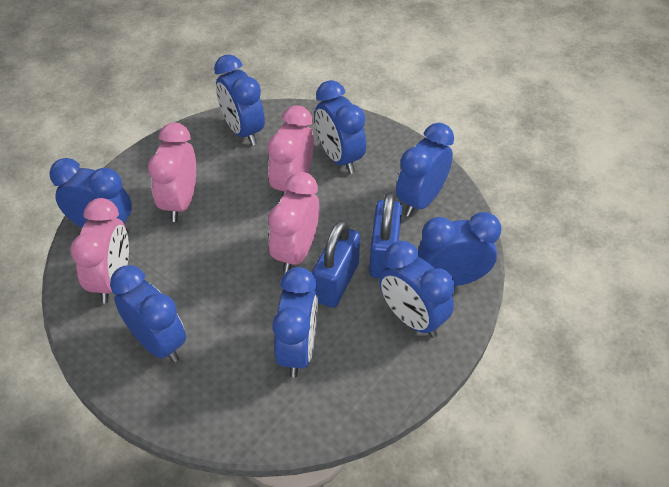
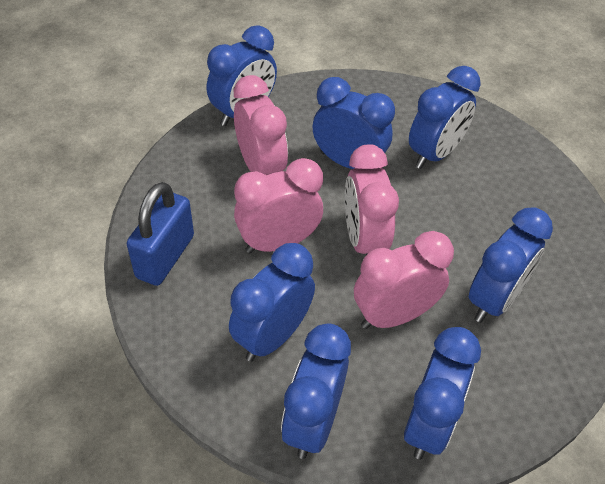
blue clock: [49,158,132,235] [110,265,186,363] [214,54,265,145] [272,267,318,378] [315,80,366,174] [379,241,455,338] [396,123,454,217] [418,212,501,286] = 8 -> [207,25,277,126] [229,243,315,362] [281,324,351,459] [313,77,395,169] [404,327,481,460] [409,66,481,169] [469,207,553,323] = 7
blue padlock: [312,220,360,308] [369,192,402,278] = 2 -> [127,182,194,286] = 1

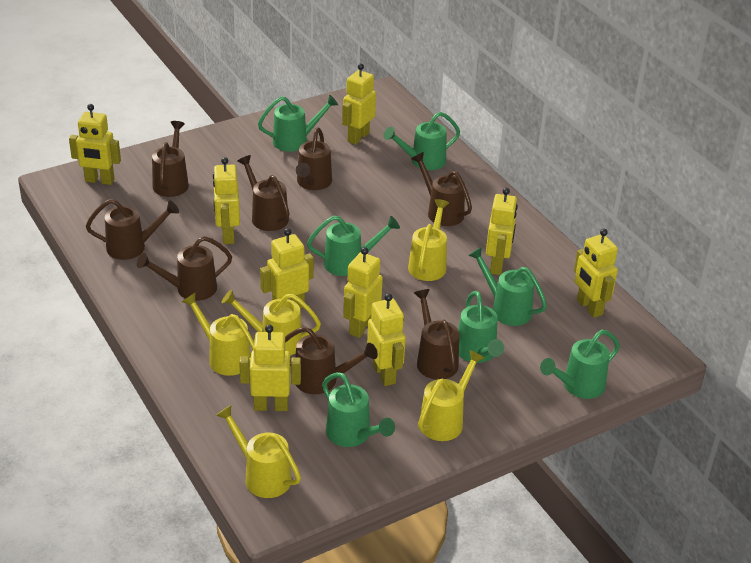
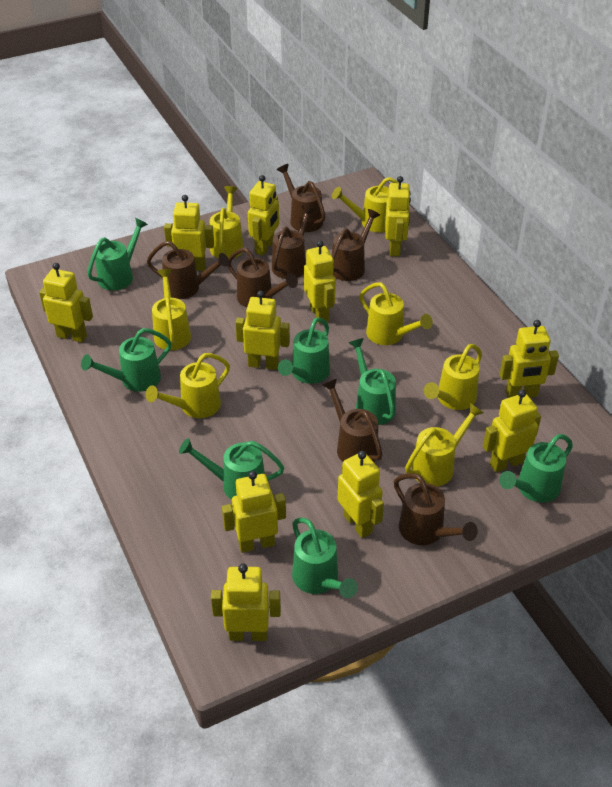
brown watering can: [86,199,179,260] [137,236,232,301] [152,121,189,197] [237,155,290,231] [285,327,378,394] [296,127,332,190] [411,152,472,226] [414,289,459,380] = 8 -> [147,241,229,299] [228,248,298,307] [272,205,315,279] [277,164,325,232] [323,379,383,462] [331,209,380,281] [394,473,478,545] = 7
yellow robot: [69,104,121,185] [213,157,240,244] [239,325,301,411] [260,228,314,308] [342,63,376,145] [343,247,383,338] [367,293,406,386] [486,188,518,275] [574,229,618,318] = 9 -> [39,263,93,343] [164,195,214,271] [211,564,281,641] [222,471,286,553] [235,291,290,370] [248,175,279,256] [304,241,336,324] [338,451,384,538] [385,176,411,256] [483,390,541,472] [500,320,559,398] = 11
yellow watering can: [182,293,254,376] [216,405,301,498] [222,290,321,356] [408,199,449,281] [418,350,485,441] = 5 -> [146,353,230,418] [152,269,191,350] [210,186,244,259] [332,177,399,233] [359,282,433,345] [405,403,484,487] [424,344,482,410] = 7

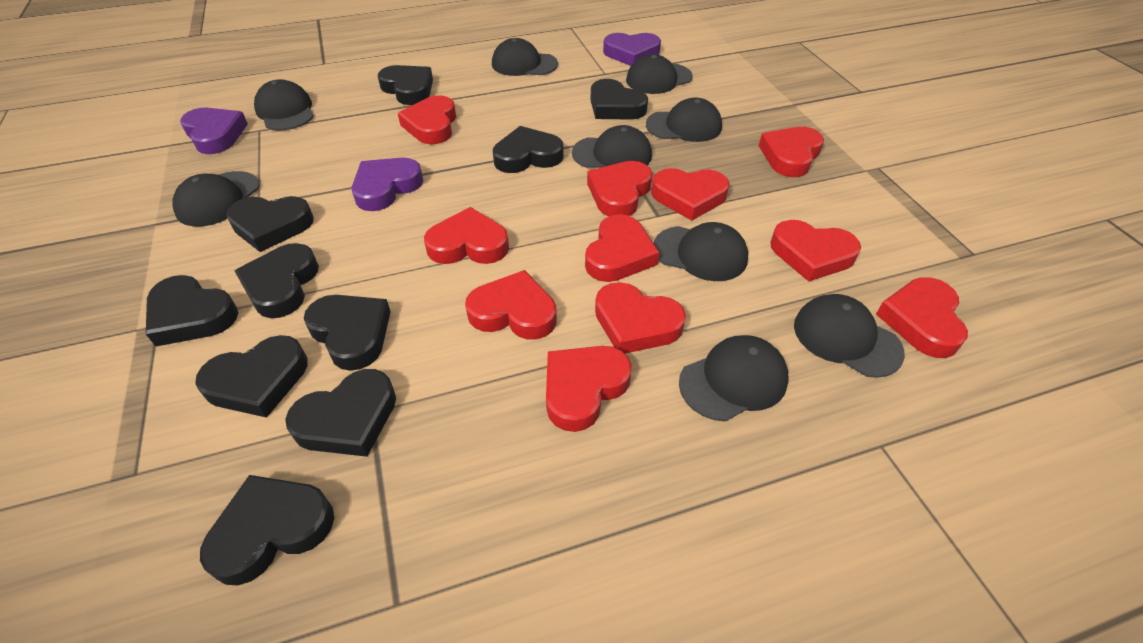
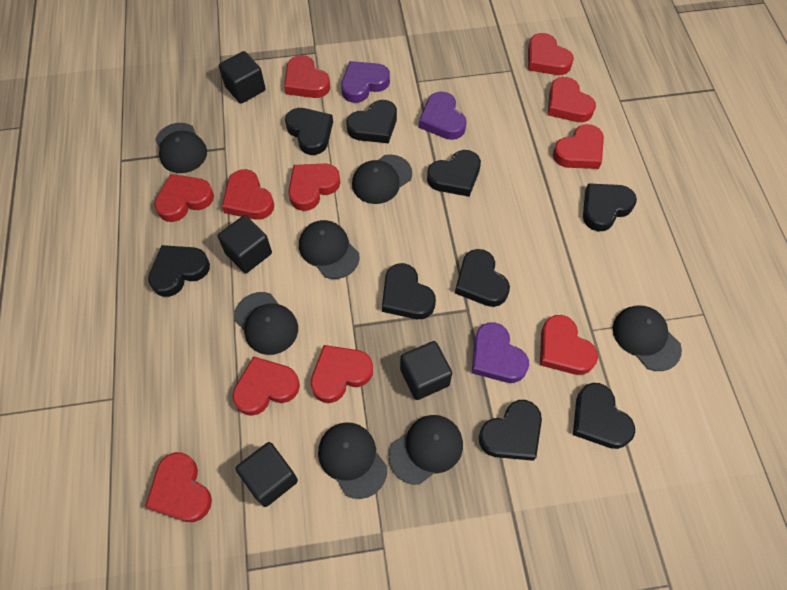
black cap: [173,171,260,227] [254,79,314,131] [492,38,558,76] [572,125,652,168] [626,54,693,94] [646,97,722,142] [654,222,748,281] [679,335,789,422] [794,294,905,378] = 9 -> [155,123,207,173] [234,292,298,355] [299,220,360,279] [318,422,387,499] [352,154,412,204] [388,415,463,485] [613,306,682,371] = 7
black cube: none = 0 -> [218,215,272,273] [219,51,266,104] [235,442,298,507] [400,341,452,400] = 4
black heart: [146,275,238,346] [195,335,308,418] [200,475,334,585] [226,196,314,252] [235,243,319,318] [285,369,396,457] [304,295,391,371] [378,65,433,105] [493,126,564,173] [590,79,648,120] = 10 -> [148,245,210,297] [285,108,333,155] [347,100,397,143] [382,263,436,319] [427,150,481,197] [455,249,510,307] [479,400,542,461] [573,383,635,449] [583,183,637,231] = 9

····················

Return each entry exactly as it stands above, apart from any images.

■ Exercise answer:
blue clock: [49,158,132,235] [110,265,186,363] [214,54,265,145] [272,267,318,378] [315,80,366,174] [379,241,455,338] [396,123,454,217] [418,212,501,286] = 8 -> [207,25,277,126] [229,243,315,362] [281,324,351,459] [313,77,395,169] [404,327,481,460] [409,66,481,169] [469,207,553,323] = 7
blue padlock: [312,220,360,308] [369,192,402,278] = 2 -> [127,182,194,286] = 1

brown watering can: [86,199,179,260] [137,236,232,301] [152,121,189,197] [237,155,290,231] [285,327,378,394] [296,127,332,190] [411,152,472,226] [414,289,459,380] = 8 -> [147,241,229,299] [228,248,298,307] [272,205,315,279] [277,164,325,232] [323,379,383,462] [331,209,380,281] [394,473,478,545] = 7
yellow robot: [69,104,121,185] [213,157,240,244] [239,325,301,411] [260,228,314,308] [342,63,376,145] [343,247,383,338] [367,293,406,386] [486,188,518,275] [574,229,618,318] = 9 -> [39,263,93,343] [164,195,214,271] [211,564,281,641] [222,471,286,553] [235,291,290,370] [248,175,279,256] [304,241,336,324] [338,451,384,538] [385,176,411,256] [483,390,541,472] [500,320,559,398] = 11
yellow watering can: [182,293,254,376] [216,405,301,498] [222,290,321,356] [408,199,449,281] [418,350,485,441] = 5 -> [146,353,230,418] [152,269,191,350] [210,186,244,259] [332,177,399,233] [359,282,433,345] [405,403,484,487] [424,344,482,410] = 7

black cap: [173,171,260,227] [254,79,314,131] [492,38,558,76] [572,125,652,168] [626,54,693,94] [646,97,722,142] [654,222,748,281] [679,335,789,422] [794,294,905,378] = 9 -> [155,123,207,173] [234,292,298,355] [299,220,360,279] [318,422,387,499] [352,154,412,204] [388,415,463,485] [613,306,682,371] = 7
black cube: none = 0 -> [218,215,272,273] [219,51,266,104] [235,442,298,507] [400,341,452,400] = 4
black heart: [146,275,238,346] [195,335,308,418] [200,475,334,585] [226,196,314,252] [235,243,319,318] [285,369,396,457] [304,295,391,371] [378,65,433,105] [493,126,564,173] [590,79,648,120] = 10 -> [148,245,210,297] [285,108,333,155] [347,100,397,143] [382,263,436,319] [427,150,481,197] [455,249,510,307] [479,400,542,461] [573,383,635,449] [583,183,637,231] = 9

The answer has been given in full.